▶ _Material provided_:
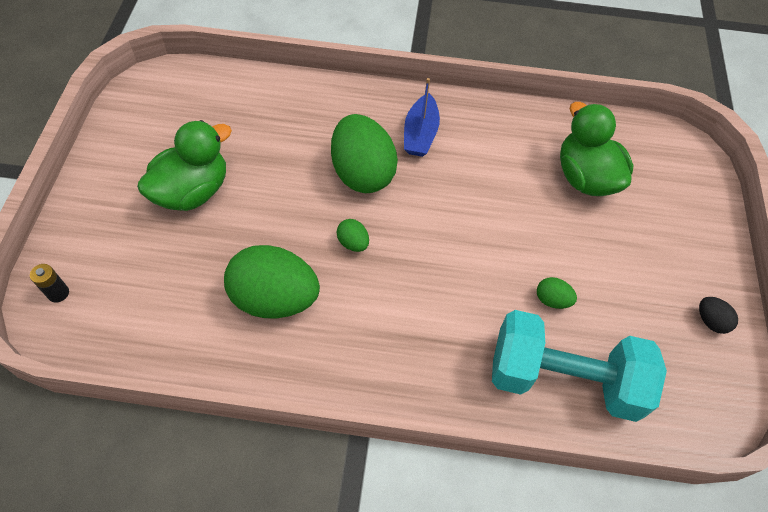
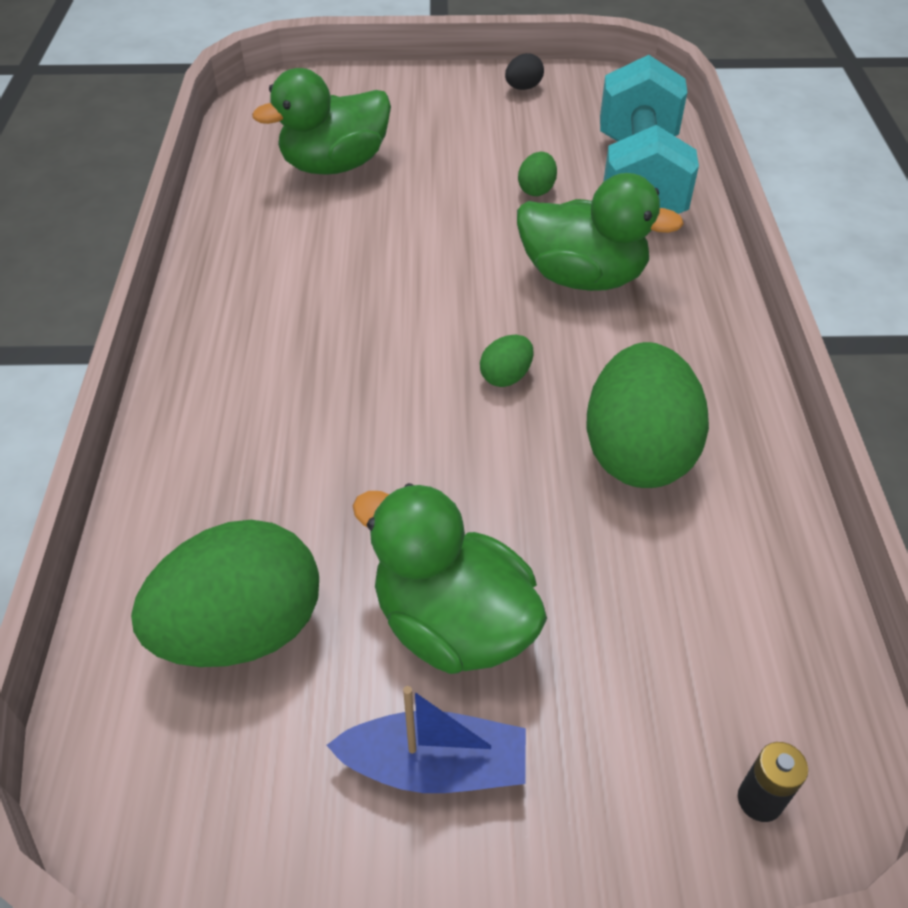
camera: 95 degrees left, 10 degrees down
(362, 173) = (364, 383): green egg -> green egg (242, 630)
(420, 134) = (269, 323): blue boat -> blue boat (435, 766)
(442, 307) = (582, 277): none -> green duck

▶ _Your goal_: I'd like the material duplicated exactly, without its pictures.

▶ _Worked solution_:
camera: 95 degrees left, 10 degrees down
(362, 173) = (364, 383): green egg -> green egg (242, 630)
(420, 134) = (269, 323): blue boat -> blue boat (435, 766)
(442, 307) = (582, 277): none -> green duck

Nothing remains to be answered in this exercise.